• **Required work**
Apart from the pictures, every entry should be reproduced exactly.

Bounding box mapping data
########

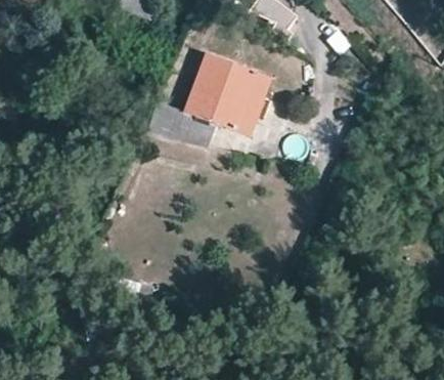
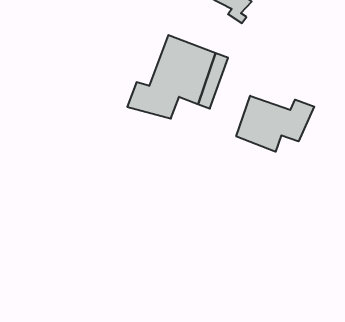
building: none -> [236,96,314,152]

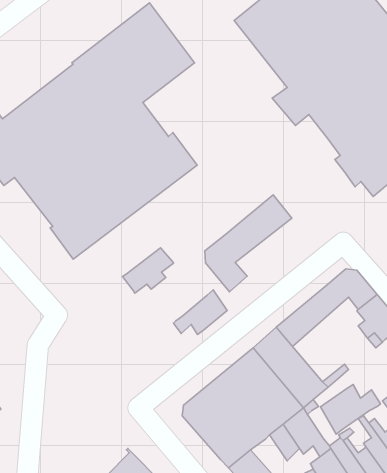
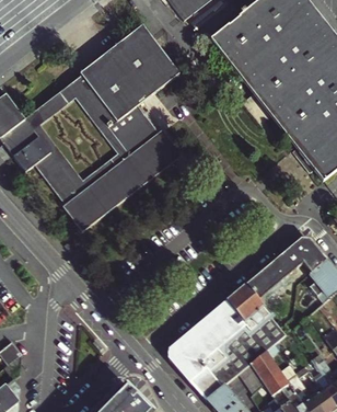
building: [205,195,292,292] -> none
building: [122,248,174,293] -> none
building: [174,290,227,335] -> none
building: [320,385,380,434] -> none

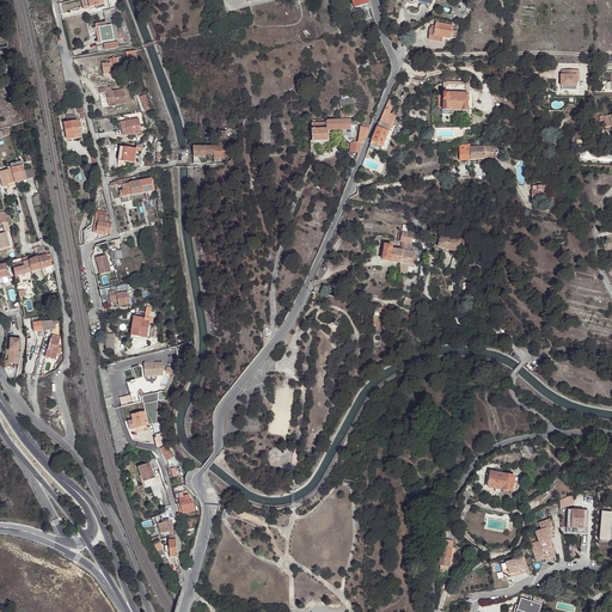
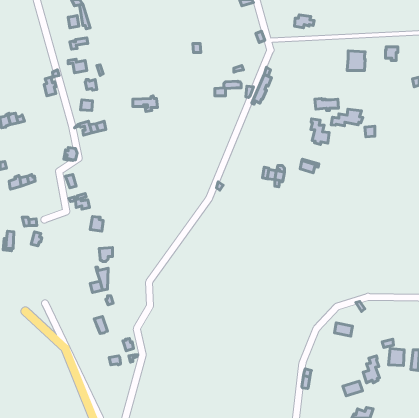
building: [442,81,469,110] -> [347,51,365,71]
building: none -> [331,109,363,126]
building: none -> [311,119,329,144]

########

• **Result for this exercise**
building: none -> [236,96,314,152]

building: [205,195,292,292] -> none
building: [122,248,174,293] -> none
building: [174,290,227,335] -> none
building: [320,385,380,434] -> none

building: [442,81,469,110] -> [347,51,365,71]
building: none -> [331,109,363,126]
building: none -> [311,119,329,144]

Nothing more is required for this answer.